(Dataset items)
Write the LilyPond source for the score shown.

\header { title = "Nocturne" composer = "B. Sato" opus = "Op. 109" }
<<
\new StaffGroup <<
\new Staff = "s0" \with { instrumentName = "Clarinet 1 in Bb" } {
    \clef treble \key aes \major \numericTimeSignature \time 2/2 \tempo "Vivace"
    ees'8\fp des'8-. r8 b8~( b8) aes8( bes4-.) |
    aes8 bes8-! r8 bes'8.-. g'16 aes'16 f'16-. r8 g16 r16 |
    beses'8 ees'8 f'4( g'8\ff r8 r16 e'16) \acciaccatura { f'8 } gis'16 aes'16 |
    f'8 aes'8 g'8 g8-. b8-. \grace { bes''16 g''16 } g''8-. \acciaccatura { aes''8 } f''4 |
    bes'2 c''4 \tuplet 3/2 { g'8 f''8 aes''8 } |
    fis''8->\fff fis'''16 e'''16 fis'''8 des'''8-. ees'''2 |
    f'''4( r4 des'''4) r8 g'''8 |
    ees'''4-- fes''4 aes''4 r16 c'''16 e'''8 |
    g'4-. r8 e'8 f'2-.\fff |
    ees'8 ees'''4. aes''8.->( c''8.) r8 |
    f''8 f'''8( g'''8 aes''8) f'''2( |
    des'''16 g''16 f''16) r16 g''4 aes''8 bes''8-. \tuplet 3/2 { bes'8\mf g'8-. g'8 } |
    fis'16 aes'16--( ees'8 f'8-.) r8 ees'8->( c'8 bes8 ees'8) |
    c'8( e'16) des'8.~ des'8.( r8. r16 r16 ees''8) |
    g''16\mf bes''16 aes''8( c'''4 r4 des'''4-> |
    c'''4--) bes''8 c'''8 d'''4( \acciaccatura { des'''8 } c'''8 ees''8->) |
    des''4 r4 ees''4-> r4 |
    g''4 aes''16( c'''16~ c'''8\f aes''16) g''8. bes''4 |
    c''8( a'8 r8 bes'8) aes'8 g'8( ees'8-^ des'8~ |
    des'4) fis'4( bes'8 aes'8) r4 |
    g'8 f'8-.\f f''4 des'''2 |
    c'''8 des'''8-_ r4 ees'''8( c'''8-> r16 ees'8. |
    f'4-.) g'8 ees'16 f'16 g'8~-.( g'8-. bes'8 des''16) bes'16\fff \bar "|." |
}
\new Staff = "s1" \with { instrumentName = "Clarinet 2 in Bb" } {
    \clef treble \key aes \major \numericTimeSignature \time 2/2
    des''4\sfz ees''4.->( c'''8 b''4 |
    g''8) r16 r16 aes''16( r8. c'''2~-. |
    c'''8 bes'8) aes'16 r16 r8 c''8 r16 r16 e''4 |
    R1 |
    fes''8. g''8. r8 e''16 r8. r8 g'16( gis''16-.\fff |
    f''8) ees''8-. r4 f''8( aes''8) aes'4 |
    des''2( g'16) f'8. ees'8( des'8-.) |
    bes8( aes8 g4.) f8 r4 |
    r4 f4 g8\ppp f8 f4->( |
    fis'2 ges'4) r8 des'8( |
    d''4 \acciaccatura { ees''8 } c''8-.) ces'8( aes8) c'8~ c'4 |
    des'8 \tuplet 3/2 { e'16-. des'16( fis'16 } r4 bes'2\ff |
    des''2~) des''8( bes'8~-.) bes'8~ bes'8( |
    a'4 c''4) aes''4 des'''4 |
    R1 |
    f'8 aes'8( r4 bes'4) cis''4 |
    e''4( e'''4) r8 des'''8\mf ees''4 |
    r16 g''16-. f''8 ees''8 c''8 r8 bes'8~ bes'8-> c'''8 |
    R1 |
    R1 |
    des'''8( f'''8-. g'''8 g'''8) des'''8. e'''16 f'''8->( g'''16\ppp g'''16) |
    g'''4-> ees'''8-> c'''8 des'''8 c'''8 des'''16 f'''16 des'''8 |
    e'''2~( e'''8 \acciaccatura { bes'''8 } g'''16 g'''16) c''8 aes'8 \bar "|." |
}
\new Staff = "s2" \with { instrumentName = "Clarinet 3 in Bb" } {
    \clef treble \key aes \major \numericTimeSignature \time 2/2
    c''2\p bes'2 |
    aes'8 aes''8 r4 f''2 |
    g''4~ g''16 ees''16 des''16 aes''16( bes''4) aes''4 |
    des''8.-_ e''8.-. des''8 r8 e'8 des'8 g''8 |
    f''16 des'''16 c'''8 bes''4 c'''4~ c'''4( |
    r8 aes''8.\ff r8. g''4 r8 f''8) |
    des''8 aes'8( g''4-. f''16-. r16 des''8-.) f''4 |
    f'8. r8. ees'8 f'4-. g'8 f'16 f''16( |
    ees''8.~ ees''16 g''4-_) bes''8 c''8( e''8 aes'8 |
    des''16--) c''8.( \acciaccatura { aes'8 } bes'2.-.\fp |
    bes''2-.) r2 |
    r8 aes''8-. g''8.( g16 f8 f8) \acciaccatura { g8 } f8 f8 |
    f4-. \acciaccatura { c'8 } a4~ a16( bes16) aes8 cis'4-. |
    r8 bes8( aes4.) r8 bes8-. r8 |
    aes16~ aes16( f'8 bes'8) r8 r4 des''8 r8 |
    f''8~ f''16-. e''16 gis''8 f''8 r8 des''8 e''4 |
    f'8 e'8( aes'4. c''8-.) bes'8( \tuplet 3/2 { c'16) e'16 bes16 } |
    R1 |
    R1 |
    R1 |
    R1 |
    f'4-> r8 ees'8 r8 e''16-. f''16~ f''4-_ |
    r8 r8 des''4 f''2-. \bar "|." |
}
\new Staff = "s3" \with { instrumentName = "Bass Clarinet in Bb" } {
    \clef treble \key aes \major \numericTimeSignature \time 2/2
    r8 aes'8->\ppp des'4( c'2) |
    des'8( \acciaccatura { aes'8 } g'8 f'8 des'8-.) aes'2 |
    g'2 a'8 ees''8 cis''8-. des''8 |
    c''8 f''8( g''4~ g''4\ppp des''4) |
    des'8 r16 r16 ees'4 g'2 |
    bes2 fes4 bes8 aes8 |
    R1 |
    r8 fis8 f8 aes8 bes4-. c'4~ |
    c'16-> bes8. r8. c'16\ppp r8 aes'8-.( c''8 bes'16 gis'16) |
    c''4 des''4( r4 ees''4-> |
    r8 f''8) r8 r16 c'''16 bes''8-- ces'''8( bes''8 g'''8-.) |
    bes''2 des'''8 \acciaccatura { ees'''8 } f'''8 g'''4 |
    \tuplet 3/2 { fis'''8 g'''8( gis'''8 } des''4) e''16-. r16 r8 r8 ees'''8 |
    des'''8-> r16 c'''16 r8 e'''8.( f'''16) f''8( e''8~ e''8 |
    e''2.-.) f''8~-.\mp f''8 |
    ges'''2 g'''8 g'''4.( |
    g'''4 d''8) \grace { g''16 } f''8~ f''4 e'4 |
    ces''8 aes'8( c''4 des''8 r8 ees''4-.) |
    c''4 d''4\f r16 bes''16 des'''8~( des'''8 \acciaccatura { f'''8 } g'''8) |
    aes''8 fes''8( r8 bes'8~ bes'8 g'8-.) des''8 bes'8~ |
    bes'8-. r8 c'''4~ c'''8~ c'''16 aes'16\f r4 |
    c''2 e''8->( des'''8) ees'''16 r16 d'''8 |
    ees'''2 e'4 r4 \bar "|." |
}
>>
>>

## Challenge
Report how many of the lines above contain the string "grace", matching case exactly. Give only the number.

## The response
2